TASK DIRECTIONS: Only what runs from the line with "D201: LED red" to the end of the data should appear in the answer, exactly as written and without pictures.

[INPUT DATA — start]

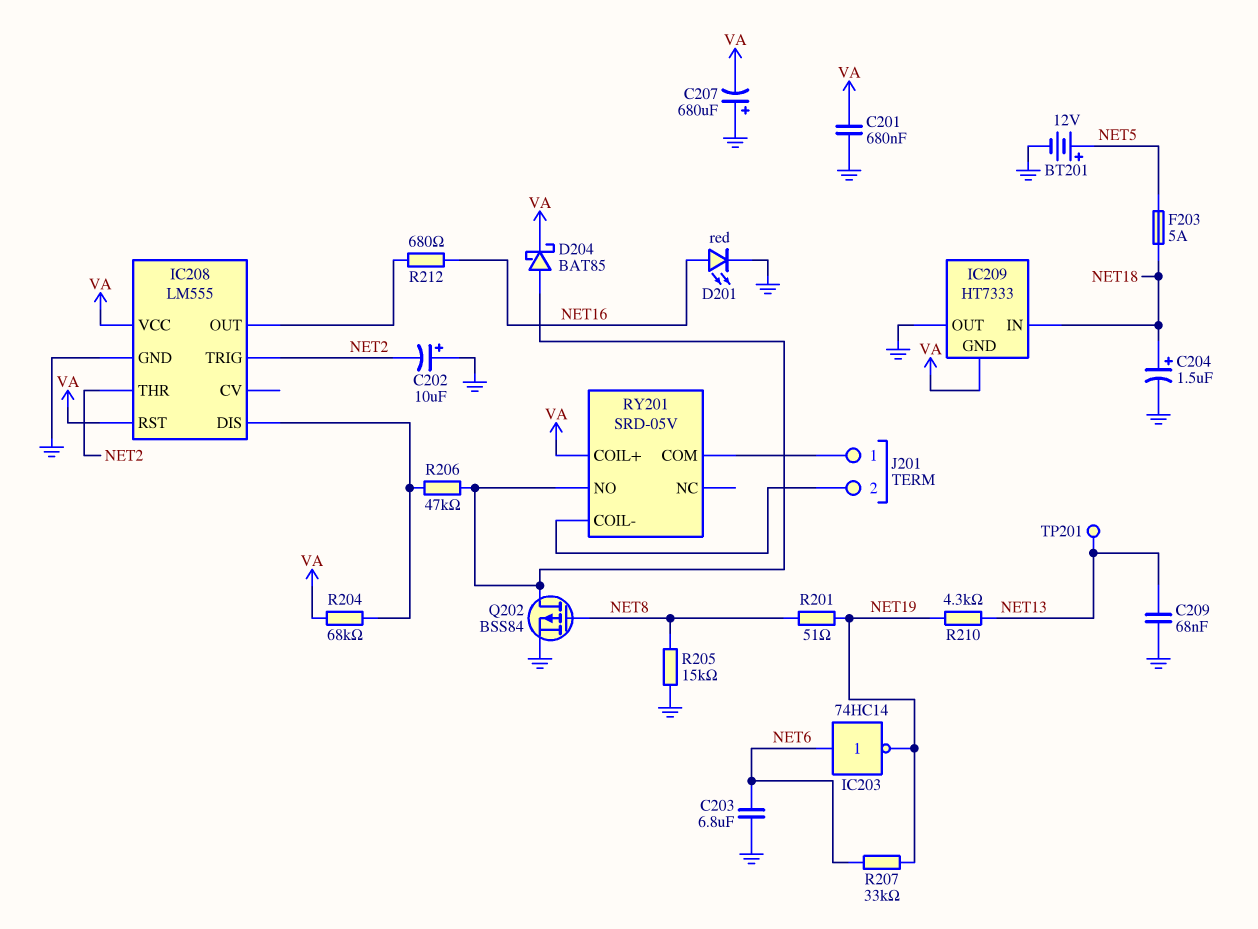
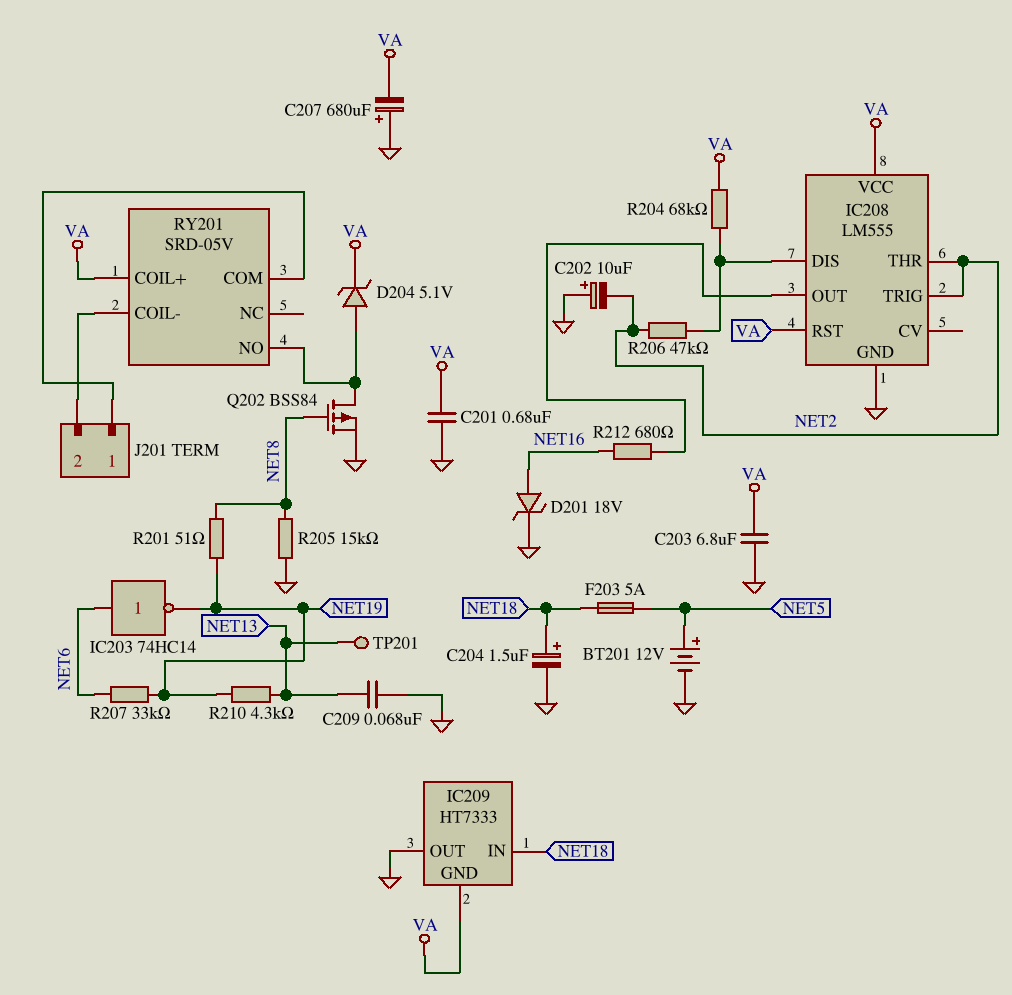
C203: 6.8uF (GND, NET6) -> 6.8uF (GND, VA)
D201: LED red (A NET16, K GND) -> zener 18V (A NET16, K GND)
D204: schottky BAT85 (A RY201/NO, K VA) -> zener 5.1V (A RY201/NO, K VA)
R206: 47k (IC208/DIS, RY201/NO) -> 47k (IC208/DIS, NET2)

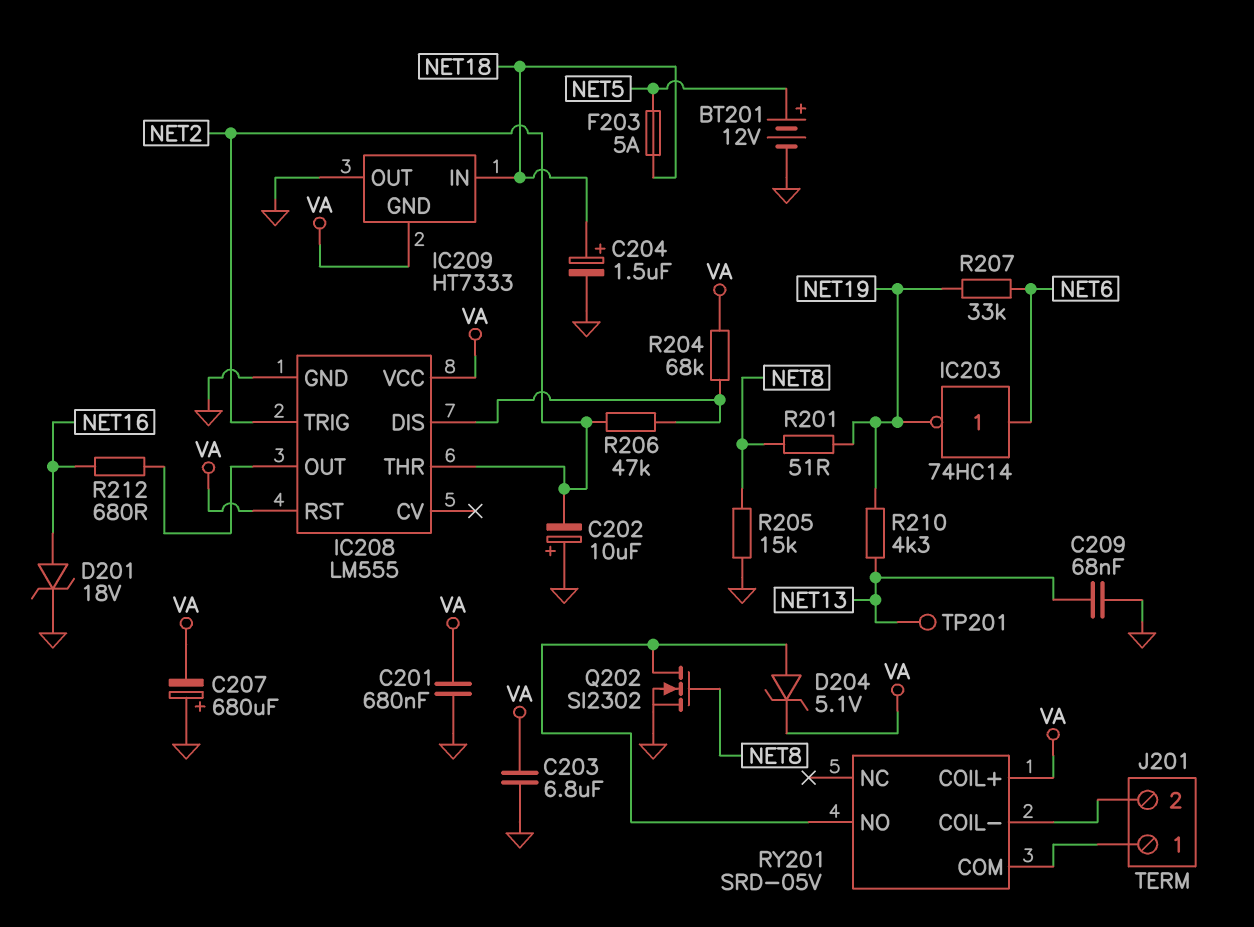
Q202: PMOS BSS84 (G NET8, D RY201/NO, S GND) -> NMOS SI2302 (G NET8, D RY201/NO, S GND)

[INPUT DATA — finish]

EXERCISE RESULT:
D201: LED red (A NET16, K GND) -> zener 18V (A NET16, K GND)
D204: schottky BAT85 (A RY201/NO, K VA) -> zener 5.1V (A RY201/NO, K VA)
R206: 47k (IC208/DIS, RY201/NO) -> 47k (IC208/DIS, NET2)

Q202: PMOS BSS84 (G NET8, D RY201/NO, S GND) -> NMOS SI2302 (G NET8, D RY201/NO, S GND)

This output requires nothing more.